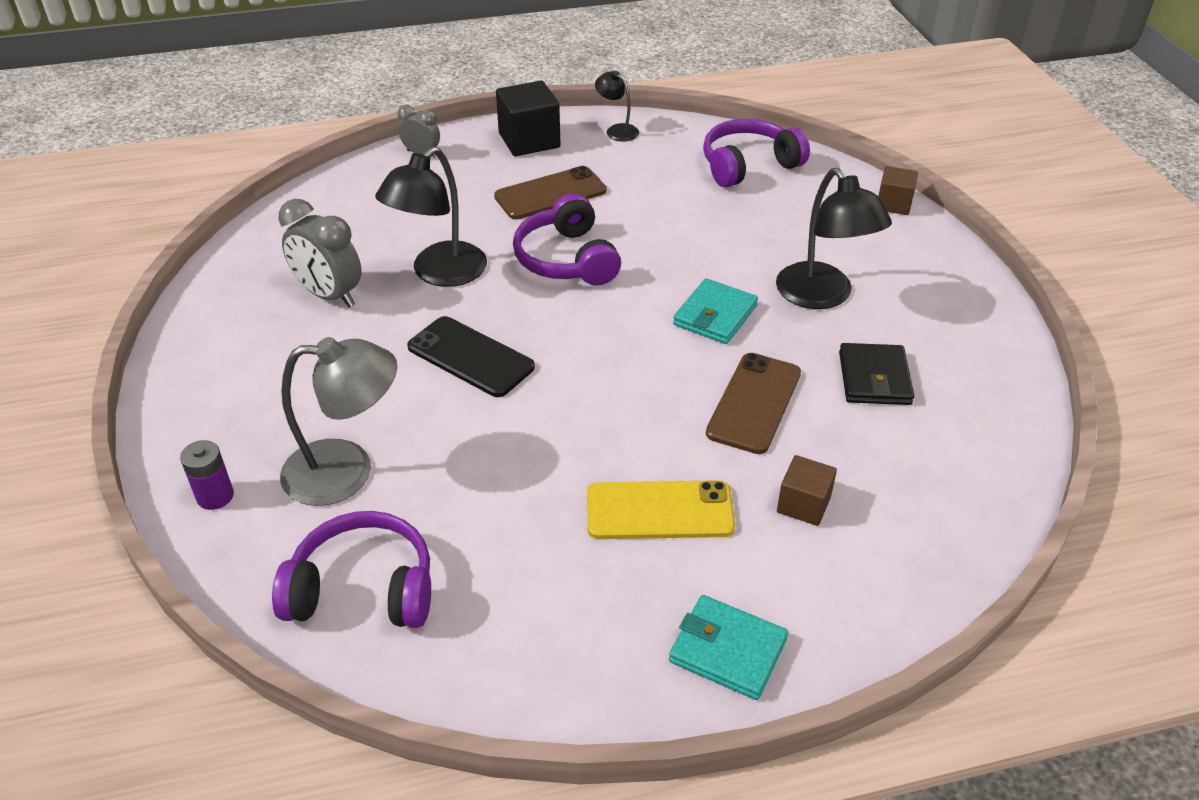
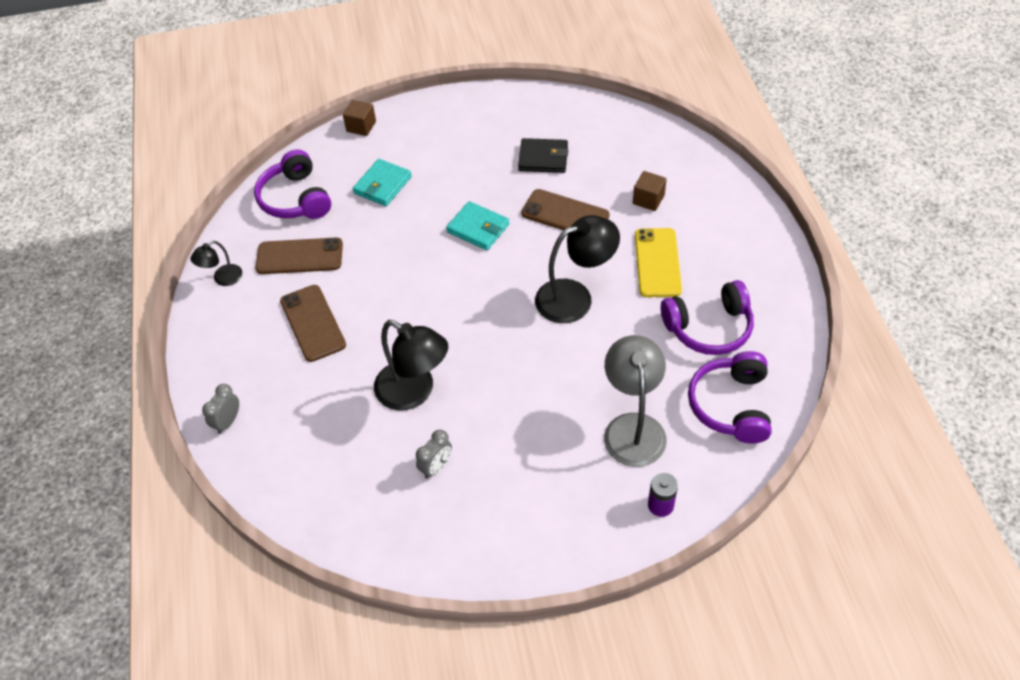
camera: 85 degrees left, 10 degrees up
(329, 295) = (436, 467): grey clock -> grey clock, size x0.58
(470, 357) = (516, 365): black phone -> none
(529, 140) = (224, 340): black cube -> none
(566, 259) = (405, 311): purple headphones -> purple headphones (709, 328)
(653, 176) = (299, 256): none -> brown phone
(727, 650) = (752, 238): turquoise wallet -> turquoise wallet (382, 185)
(822, 296) = (461, 173): black lamp -> black lamp (575, 297)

■ ■ ■

**Work instruction:**
Above are the records; report each line in them that includes the word "none".

**Output of the exercise:**
(470, 357) = (516, 365): black phone -> none
(529, 140) = (224, 340): black cube -> none
(653, 176) = (299, 256): none -> brown phone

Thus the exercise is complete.